═══ RECORDS TO USE

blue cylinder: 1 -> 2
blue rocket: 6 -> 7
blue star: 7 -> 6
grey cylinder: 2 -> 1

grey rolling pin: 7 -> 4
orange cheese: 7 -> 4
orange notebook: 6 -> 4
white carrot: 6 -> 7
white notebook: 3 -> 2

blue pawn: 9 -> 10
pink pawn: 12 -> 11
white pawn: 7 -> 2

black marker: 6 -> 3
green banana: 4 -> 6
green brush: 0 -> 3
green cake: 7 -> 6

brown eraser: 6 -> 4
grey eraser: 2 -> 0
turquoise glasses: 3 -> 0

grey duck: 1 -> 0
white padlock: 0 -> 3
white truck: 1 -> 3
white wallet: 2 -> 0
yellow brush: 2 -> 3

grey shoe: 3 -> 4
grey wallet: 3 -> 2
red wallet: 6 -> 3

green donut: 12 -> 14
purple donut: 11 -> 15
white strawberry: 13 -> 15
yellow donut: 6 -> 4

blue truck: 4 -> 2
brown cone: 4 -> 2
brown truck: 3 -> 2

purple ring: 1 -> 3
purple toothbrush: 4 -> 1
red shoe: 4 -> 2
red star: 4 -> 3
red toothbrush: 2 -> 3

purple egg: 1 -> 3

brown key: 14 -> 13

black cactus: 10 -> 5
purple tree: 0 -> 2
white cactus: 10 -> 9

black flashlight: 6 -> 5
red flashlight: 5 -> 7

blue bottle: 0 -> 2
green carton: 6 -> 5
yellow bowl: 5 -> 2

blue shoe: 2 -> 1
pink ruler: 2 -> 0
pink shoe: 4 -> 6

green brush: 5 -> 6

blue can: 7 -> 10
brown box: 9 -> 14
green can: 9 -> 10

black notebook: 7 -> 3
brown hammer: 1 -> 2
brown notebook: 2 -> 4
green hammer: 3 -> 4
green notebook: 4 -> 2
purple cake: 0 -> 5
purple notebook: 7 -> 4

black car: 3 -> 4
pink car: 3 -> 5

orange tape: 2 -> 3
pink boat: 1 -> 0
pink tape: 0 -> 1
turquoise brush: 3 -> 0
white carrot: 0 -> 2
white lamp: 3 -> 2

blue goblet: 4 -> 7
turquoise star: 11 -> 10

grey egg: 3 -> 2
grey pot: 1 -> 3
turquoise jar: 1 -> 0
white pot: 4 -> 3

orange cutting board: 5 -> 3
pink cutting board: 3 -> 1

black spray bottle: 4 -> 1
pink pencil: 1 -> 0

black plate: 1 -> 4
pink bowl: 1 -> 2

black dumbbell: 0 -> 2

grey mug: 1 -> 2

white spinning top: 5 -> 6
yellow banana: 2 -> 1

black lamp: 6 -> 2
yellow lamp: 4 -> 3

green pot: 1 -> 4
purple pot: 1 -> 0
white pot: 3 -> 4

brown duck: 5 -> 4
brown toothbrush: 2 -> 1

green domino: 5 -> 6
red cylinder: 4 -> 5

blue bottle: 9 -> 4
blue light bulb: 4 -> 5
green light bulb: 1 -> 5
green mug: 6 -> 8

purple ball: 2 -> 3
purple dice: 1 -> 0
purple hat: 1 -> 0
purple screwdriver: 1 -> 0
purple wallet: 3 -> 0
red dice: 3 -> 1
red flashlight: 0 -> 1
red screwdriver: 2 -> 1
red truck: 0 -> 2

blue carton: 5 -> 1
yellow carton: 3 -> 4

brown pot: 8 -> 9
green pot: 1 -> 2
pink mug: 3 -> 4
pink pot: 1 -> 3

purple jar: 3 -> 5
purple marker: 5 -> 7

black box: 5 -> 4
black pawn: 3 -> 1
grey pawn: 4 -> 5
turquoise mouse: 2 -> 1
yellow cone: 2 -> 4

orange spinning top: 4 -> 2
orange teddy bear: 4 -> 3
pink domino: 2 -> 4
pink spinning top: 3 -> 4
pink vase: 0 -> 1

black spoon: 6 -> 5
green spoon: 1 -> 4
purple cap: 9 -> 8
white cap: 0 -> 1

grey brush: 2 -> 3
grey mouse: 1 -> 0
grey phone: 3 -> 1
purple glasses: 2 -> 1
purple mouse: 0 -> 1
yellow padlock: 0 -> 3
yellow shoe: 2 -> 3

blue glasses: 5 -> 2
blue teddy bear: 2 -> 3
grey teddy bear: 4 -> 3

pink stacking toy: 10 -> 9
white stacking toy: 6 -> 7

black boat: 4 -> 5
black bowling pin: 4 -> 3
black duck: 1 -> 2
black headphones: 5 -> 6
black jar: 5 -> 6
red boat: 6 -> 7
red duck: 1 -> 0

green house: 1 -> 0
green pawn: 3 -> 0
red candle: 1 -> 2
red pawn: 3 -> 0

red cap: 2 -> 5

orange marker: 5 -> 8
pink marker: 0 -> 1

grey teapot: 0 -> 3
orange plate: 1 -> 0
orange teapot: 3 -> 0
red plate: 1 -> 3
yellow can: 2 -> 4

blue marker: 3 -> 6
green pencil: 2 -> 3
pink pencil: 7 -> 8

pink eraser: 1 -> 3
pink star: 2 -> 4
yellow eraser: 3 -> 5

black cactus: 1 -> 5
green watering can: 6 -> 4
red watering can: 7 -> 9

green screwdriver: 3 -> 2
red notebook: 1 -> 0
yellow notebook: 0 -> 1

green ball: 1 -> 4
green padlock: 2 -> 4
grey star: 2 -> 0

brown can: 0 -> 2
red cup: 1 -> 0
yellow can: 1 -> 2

══════

__PROBLEM TO SOLVE__.
Find how many lines in the entries include the string "pawn", and state only the number.

__RESPONSE TO THE TASK__.
7